┏━━

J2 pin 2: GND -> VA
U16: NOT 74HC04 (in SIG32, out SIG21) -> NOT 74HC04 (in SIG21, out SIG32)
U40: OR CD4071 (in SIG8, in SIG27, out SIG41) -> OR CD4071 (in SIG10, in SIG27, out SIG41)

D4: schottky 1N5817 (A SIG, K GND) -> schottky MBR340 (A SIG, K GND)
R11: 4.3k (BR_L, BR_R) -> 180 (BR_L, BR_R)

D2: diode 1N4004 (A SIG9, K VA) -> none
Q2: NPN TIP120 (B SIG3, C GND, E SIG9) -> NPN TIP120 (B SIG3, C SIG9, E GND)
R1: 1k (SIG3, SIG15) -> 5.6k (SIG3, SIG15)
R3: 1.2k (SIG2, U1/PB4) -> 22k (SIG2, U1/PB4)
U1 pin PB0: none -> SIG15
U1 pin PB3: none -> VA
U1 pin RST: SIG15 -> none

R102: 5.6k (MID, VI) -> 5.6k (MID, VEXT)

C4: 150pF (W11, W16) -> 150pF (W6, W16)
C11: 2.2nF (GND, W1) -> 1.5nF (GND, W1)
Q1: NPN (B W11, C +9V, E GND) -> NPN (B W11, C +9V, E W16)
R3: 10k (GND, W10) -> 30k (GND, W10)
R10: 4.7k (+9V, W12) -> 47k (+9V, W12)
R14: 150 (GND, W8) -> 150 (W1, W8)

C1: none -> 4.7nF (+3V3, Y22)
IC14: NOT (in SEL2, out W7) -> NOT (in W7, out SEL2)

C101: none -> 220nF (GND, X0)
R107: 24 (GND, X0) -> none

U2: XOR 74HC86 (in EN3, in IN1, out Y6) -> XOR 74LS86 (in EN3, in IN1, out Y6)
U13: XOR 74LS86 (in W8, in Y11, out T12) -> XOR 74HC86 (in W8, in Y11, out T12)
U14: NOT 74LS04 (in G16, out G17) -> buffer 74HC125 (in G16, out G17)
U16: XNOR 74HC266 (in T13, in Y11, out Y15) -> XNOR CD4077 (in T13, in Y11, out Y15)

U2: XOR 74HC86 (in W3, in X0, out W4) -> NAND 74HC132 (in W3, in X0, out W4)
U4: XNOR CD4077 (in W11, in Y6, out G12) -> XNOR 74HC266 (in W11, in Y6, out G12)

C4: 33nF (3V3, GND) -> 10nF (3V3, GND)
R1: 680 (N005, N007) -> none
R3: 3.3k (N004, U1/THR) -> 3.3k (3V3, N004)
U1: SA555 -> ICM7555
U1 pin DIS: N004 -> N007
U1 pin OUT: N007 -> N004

┗━━

All that is wanted is a faithful reproduction of the line above with "D4: schottky 1N5817", the line with "U1 pin PB3: none -> VA", and every line in between.

Exercise result:
D4: schottky 1N5817 (A SIG, K GND) -> schottky MBR340 (A SIG, K GND)
R11: 4.3k (BR_L, BR_R) -> 180 (BR_L, BR_R)

D2: diode 1N4004 (A SIG9, K VA) -> none
Q2: NPN TIP120 (B SIG3, C GND, E SIG9) -> NPN TIP120 (B SIG3, C SIG9, E GND)
R1: 1k (SIG3, SIG15) -> 5.6k (SIG3, SIG15)
R3: 1.2k (SIG2, U1/PB4) -> 22k (SIG2, U1/PB4)
U1 pin PB0: none -> SIG15
U1 pin PB3: none -> VA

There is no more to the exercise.